Problem to work on: Exact duplicates of the lines from the top of the data through the line containing "The notebook (pure" are needed, with every picture left out.

Data records:
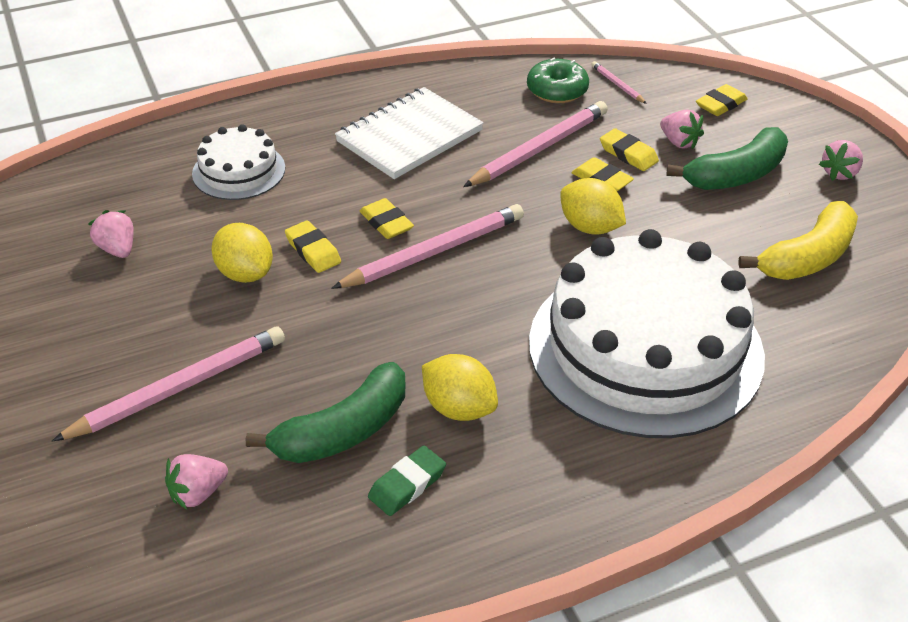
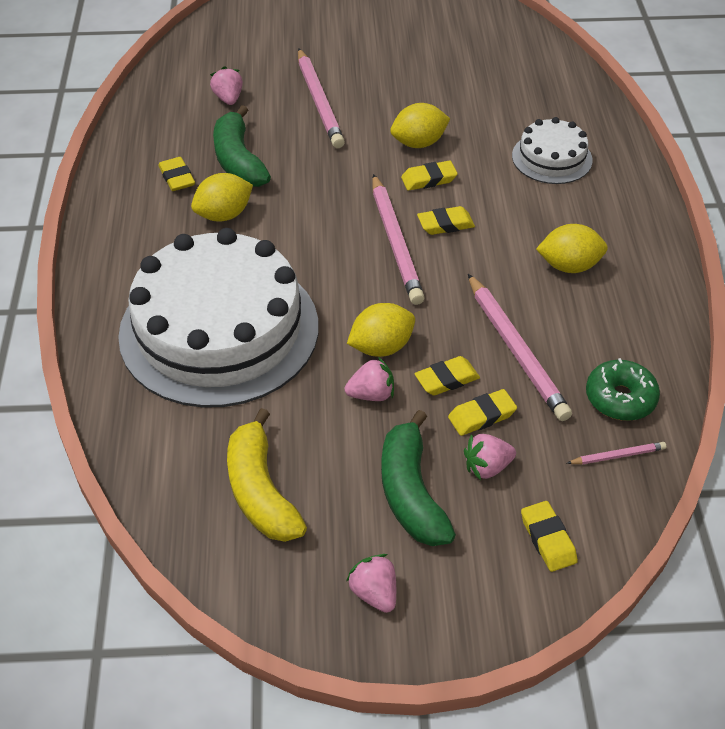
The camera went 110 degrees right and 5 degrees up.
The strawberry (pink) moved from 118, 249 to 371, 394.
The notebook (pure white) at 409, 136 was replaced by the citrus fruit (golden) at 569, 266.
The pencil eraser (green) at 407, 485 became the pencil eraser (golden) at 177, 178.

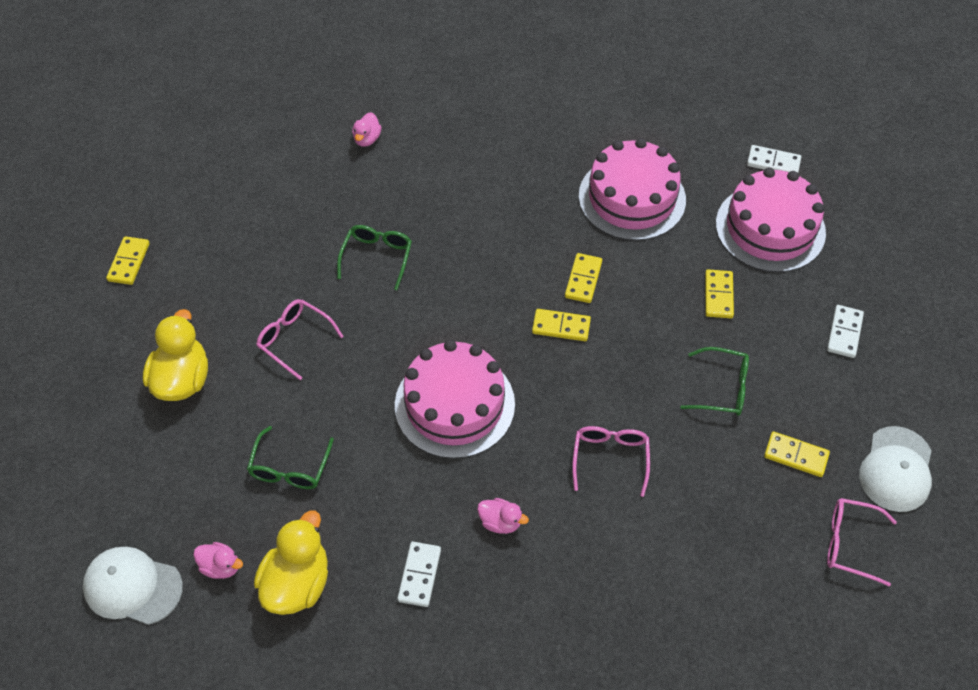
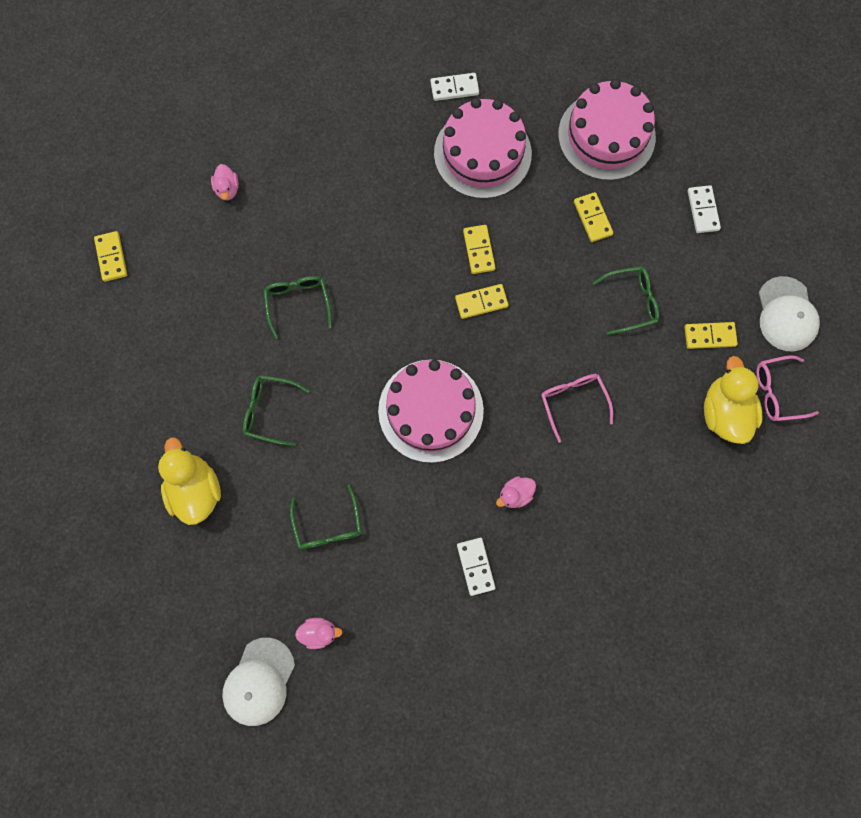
The camera went 25 degrees left and 20 degrees up.
The domino tile (golden) moved from 129, 262 to 111, 257.
The toy duck (golden) moved from 297, 583 to 723, 412.
The domino tile (pure white) moved from 773, 162 to 454, 88.
The glasses (pink) at 295, 340 became the glasses (green) at 270, 411.
The baseball cap (pure white) at 132, 587 turned 60 degrees counterclockwise.
The toy duck (pink) at 500, 522 turned 150 degrees clockwise.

Answer to this task:
The camera went 110 degrees right and 5 degrees up.
The strawberry (pink) moved from 118, 249 to 371, 394.
The notebook (pure white) at 409, 136 was replaced by the citrus fruit (golden) at 569, 266.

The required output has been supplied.